WHAT THIS TASK INVOLVES –
Copy out all lines of the material below in which "armchair" occurs.

AVAILABLE DATA –

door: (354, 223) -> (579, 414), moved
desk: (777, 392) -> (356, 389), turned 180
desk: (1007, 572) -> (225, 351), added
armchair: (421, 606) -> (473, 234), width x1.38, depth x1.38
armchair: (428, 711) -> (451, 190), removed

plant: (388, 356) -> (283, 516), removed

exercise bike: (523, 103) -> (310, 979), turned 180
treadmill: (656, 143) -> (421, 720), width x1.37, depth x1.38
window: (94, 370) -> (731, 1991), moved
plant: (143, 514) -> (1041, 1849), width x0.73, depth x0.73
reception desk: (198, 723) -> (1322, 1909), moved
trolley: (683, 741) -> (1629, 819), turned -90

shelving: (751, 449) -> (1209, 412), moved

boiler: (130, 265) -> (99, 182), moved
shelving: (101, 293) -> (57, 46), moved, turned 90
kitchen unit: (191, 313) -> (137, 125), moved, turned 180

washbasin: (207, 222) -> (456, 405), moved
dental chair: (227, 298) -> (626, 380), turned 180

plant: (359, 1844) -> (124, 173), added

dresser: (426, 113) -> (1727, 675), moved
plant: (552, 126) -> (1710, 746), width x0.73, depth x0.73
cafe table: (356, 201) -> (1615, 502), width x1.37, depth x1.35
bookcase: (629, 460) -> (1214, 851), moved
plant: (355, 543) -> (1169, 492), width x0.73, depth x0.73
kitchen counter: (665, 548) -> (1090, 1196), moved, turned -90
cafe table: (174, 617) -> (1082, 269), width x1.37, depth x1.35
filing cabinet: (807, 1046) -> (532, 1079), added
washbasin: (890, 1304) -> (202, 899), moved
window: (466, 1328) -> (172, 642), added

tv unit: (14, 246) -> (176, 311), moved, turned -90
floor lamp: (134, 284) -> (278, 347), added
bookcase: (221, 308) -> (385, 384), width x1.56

ANSWER TO THE PROBLEM –
armchair: (421, 606) -> (473, 234), width x1.38, depth x1.38
armchair: (428, 711) -> (451, 190), removed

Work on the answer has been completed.